## What you have to do:
Return every line of the records below word for word, leaving out the pictures.

#### Items

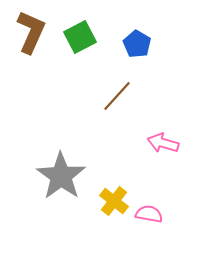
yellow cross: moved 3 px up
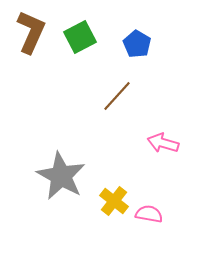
gray star: rotated 6 degrees counterclockwise
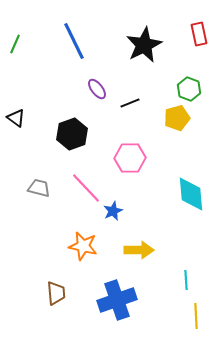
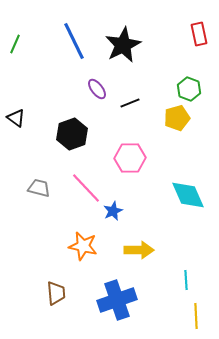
black star: moved 21 px left
cyan diamond: moved 3 px left, 1 px down; rotated 18 degrees counterclockwise
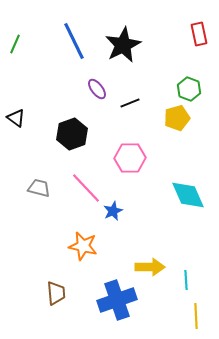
yellow arrow: moved 11 px right, 17 px down
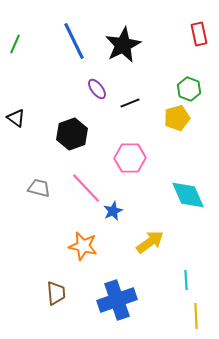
yellow arrow: moved 25 px up; rotated 36 degrees counterclockwise
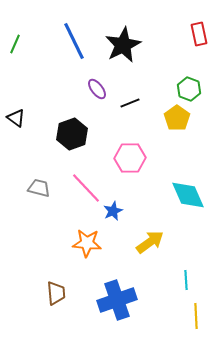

########

## Expected answer:
yellow cross: moved 3 px up
gray star: rotated 6 degrees counterclockwise
black star: moved 21 px left
cyan diamond: moved 3 px left, 1 px down; rotated 18 degrees counterclockwise
yellow arrow: moved 11 px right, 17 px down
yellow arrow: moved 25 px up; rotated 36 degrees counterclockwise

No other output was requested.